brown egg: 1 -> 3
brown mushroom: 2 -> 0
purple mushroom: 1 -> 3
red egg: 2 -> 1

───

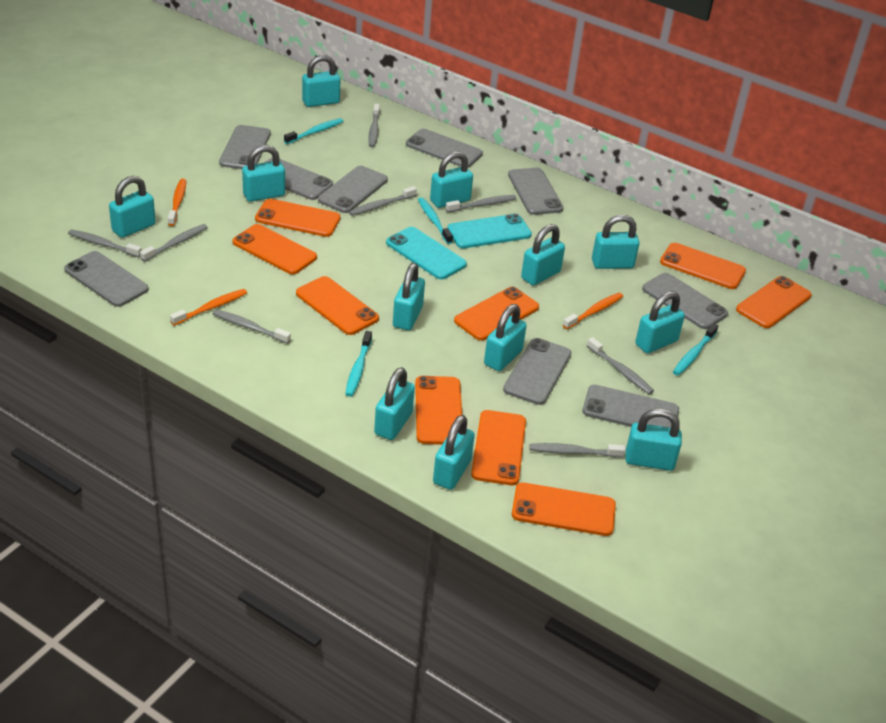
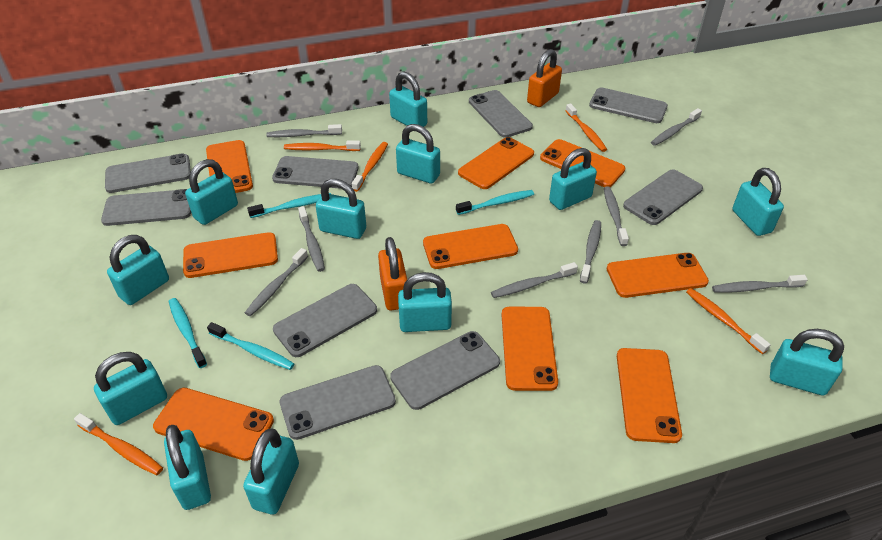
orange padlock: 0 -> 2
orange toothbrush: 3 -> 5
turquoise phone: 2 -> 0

───

▸ **Brief**
Check each line of the records above for "mushroom", and copy those that have it.

▸ **Your solution**
brown mushroom: 2 -> 0
purple mushroom: 1 -> 3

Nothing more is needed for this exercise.